- [Tarefa proposta]
Escreva de novo todas as linhas abaixo, sem mudar nenhum caractere.

=======

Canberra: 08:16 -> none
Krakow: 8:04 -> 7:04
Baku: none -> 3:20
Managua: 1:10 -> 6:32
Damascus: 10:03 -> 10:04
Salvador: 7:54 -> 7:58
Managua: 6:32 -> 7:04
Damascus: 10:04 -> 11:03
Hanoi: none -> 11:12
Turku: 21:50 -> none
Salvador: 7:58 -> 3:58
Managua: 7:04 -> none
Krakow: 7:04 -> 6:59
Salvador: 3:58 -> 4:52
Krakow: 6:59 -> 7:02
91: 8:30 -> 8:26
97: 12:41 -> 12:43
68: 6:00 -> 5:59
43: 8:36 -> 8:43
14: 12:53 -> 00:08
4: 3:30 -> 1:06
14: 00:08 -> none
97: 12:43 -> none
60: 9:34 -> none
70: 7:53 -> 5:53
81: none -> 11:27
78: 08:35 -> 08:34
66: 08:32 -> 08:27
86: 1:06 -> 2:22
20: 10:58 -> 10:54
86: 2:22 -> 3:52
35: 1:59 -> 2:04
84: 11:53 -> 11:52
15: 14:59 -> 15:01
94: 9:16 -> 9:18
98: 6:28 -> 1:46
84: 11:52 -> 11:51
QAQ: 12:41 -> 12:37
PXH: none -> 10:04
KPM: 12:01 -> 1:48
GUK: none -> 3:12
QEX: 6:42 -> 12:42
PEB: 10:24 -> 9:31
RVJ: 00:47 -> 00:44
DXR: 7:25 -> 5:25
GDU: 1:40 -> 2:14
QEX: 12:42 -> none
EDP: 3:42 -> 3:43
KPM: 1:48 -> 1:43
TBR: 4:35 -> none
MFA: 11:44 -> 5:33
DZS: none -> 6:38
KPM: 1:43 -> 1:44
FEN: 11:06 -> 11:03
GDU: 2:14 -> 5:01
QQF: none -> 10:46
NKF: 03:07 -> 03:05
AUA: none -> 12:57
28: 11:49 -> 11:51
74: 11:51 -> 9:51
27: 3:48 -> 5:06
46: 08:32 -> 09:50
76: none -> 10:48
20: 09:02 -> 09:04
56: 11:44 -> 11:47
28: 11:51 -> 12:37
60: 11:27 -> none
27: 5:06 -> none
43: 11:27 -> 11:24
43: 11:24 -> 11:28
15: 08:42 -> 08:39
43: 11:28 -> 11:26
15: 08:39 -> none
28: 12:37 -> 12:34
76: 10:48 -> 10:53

=======

- [Resposta do exercício]
Canberra: 08:16 -> none
Krakow: 8:04 -> 7:04
Baku: none -> 3:20
Managua: 1:10 -> 6:32
Damascus: 10:03 -> 10:04
Salvador: 7:54 -> 7:58
Managua: 6:32 -> 7:04
Damascus: 10:04 -> 11:03
Hanoi: none -> 11:12
Turku: 21:50 -> none
Salvador: 7:58 -> 3:58
Managua: 7:04 -> none
Krakow: 7:04 -> 6:59
Salvador: 3:58 -> 4:52
Krakow: 6:59 -> 7:02
91: 8:30 -> 8:26
97: 12:41 -> 12:43
68: 6:00 -> 5:59
43: 8:36 -> 8:43
14: 12:53 -> 00:08
4: 3:30 -> 1:06
14: 00:08 -> none
97: 12:43 -> none
60: 9:34 -> none
70: 7:53 -> 5:53
81: none -> 11:27
78: 08:35 -> 08:34
66: 08:32 -> 08:27
86: 1:06 -> 2:22
20: 10:58 -> 10:54
86: 2:22 -> 3:52
35: 1:59 -> 2:04
84: 11:53 -> 11:52
15: 14:59 -> 15:01
94: 9:16 -> 9:18
98: 6:28 -> 1:46
84: 11:52 -> 11:51
QAQ: 12:41 -> 12:37
PXH: none -> 10:04
KPM: 12:01 -> 1:48
GUK: none -> 3:12
QEX: 6:42 -> 12:42
PEB: 10:24 -> 9:31
RVJ: 00:47 -> 00:44
DXR: 7:25 -> 5:25
GDU: 1:40 -> 2:14
QEX: 12:42 -> none
EDP: 3:42 -> 3:43
KPM: 1:48 -> 1:43
TBR: 4:35 -> none
MFA: 11:44 -> 5:33
DZS: none -> 6:38
KPM: 1:43 -> 1:44
FEN: 11:06 -> 11:03
GDU: 2:14 -> 5:01
QQF: none -> 10:46
NKF: 03:07 -> 03:05
AUA: none -> 12:57
28: 11:49 -> 11:51
74: 11:51 -> 9:51
27: 3:48 -> 5:06
46: 08:32 -> 09:50
76: none -> 10:48
20: 09:02 -> 09:04
56: 11:44 -> 11:47
28: 11:51 -> 12:37
60: 11:27 -> none
27: 5:06 -> none
43: 11:27 -> 11:24
43: 11:24 -> 11:28
15: 08:42 -> 08:39
43: 11:28 -> 11:26
15: 08:39 -> none
28: 12:37 -> 12:34
76: 10:48 -> 10:53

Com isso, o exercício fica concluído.